● **Data to examine**
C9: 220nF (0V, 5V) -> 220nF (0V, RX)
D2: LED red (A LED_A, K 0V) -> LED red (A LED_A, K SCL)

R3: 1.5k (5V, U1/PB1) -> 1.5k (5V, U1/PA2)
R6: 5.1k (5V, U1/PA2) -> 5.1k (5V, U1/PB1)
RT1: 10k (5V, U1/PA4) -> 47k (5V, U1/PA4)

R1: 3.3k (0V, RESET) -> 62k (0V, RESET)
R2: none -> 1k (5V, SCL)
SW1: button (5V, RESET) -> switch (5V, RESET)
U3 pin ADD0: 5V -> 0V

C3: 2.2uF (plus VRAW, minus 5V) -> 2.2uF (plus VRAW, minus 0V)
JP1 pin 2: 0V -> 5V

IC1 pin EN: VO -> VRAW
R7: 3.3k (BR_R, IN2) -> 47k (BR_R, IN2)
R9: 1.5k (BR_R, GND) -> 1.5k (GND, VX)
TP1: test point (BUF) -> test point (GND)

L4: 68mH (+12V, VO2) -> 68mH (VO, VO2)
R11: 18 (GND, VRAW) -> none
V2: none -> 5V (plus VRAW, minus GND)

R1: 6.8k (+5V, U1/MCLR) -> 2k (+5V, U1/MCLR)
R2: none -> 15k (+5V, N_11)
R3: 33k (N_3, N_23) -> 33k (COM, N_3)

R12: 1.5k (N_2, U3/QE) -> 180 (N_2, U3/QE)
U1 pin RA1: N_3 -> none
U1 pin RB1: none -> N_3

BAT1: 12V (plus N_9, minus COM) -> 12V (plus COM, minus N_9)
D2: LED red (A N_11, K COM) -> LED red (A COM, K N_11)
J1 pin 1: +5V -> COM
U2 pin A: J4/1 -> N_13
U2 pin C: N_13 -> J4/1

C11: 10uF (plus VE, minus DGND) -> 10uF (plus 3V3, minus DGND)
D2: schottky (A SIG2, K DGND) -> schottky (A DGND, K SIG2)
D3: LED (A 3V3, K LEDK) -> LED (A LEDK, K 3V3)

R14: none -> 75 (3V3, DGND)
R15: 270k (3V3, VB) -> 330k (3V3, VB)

● **Problem to solve**
The complete listing must be reproduced exactly as written.

● **Written response**
C9: 220nF (0V, 5V) -> 220nF (0V, RX)
D2: LED red (A LED_A, K 0V) -> LED red (A LED_A, K SCL)

R3: 1.5k (5V, U1/PB1) -> 1.5k (5V, U1/PA2)
R6: 5.1k (5V, U1/PA2) -> 5.1k (5V, U1/PB1)
RT1: 10k (5V, U1/PA4) -> 47k (5V, U1/PA4)

R1: 3.3k (0V, RESET) -> 62k (0V, RESET)
R2: none -> 1k (5V, SCL)
SW1: button (5V, RESET) -> switch (5V, RESET)
U3 pin ADD0: 5V -> 0V

C3: 2.2uF (plus VRAW, minus 5V) -> 2.2uF (plus VRAW, minus 0V)
JP1 pin 2: 0V -> 5V

IC1 pin EN: VO -> VRAW
R7: 3.3k (BR_R, IN2) -> 47k (BR_R, IN2)
R9: 1.5k (BR_R, GND) -> 1.5k (GND, VX)
TP1: test point (BUF) -> test point (GND)

L4: 68mH (+12V, VO2) -> 68mH (VO, VO2)
R11: 18 (GND, VRAW) -> none
V2: none -> 5V (plus VRAW, minus GND)

R1: 6.8k (+5V, U1/MCLR) -> 2k (+5V, U1/MCLR)
R2: none -> 15k (+5V, N_11)
R3: 33k (N_3, N_23) -> 33k (COM, N_3)

R12: 1.5k (N_2, U3/QE) -> 180 (N_2, U3/QE)
U1 pin RA1: N_3 -> none
U1 pin RB1: none -> N_3

BAT1: 12V (plus N_9, minus COM) -> 12V (plus COM, minus N_9)
D2: LED red (A N_11, K COM) -> LED red (A COM, K N_11)
J1 pin 1: +5V -> COM
U2 pin A: J4/1 -> N_13
U2 pin C: N_13 -> J4/1

C11: 10uF (plus VE, minus DGND) -> 10uF (plus 3V3, minus DGND)
D2: schottky (A SIG2, K DGND) -> schottky (A DGND, K SIG2)
D3: LED (A 3V3, K LEDK) -> LED (A LEDK, K 3V3)

R14: none -> 75 (3V3, DGND)
R15: 270k (3V3, VB) -> 330k (3V3, VB)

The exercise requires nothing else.